Data items:
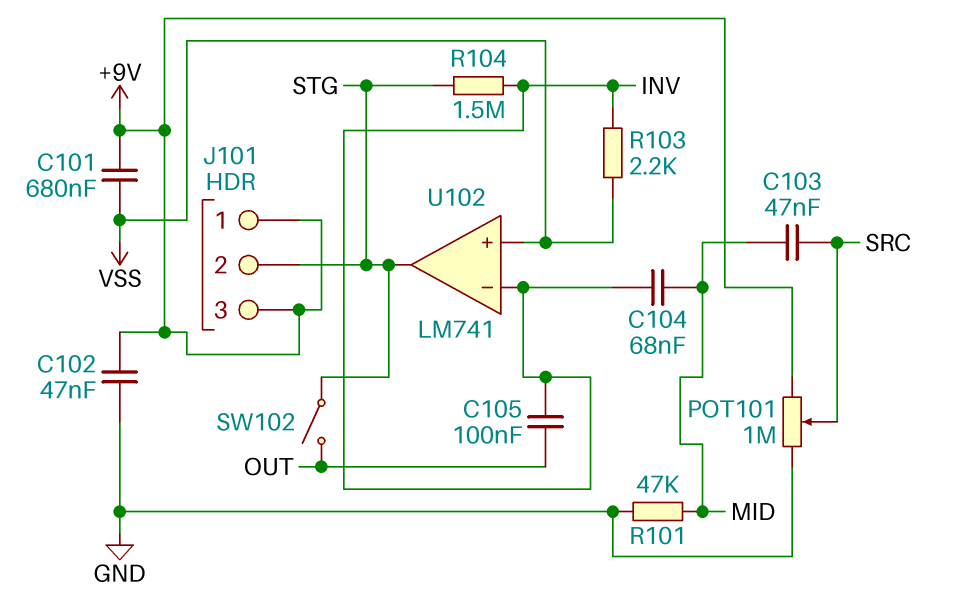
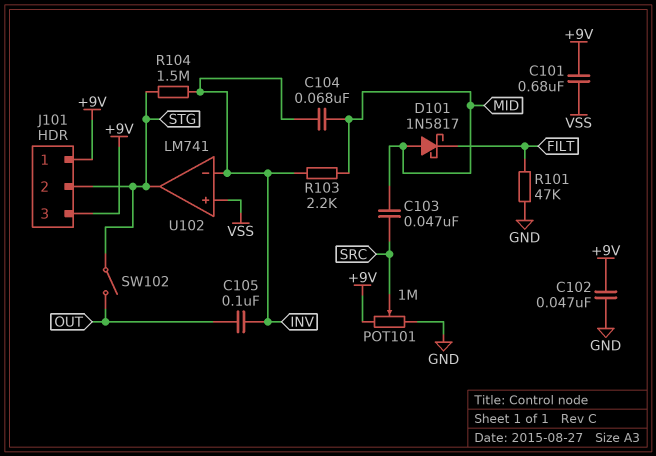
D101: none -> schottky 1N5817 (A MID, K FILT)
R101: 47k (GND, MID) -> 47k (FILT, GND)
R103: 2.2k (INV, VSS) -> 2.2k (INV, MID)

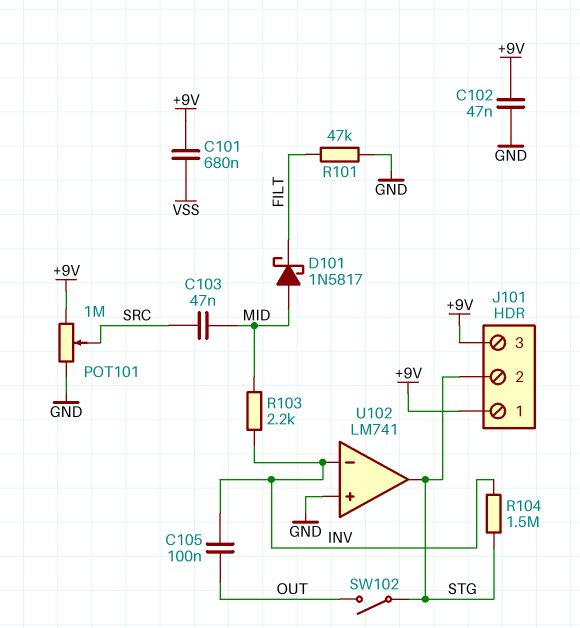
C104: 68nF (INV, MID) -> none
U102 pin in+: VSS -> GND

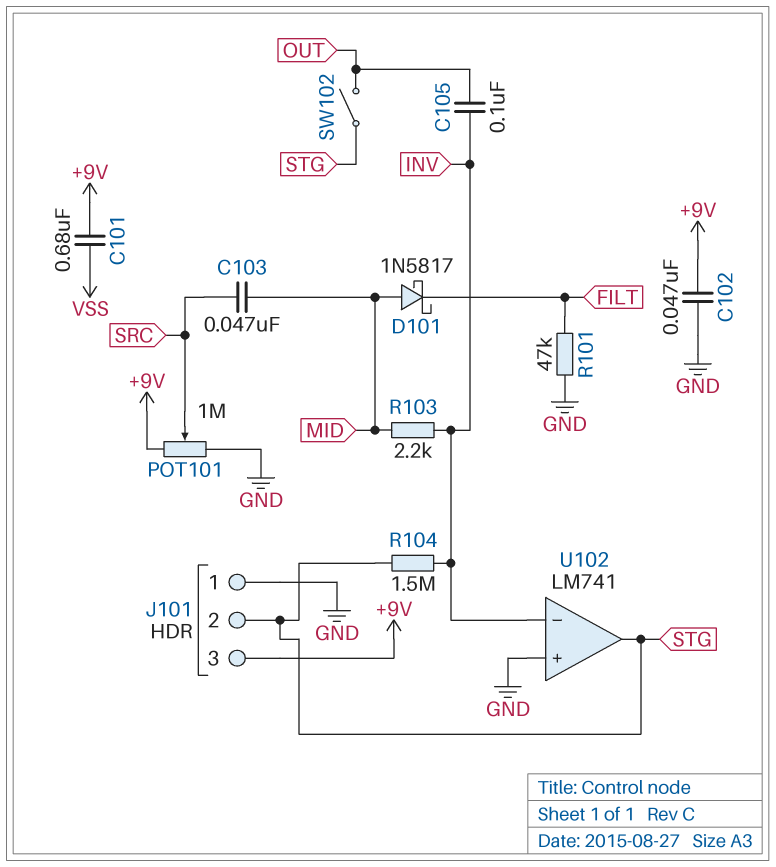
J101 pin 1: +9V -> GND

WHAT TO PRODUCE - Each line in the entries above that includes the string "none" should be extracted.

ANSWER SPACE -
D101: none -> schottky 1N5817 (A MID, K FILT)
C104: 68nF (INV, MID) -> none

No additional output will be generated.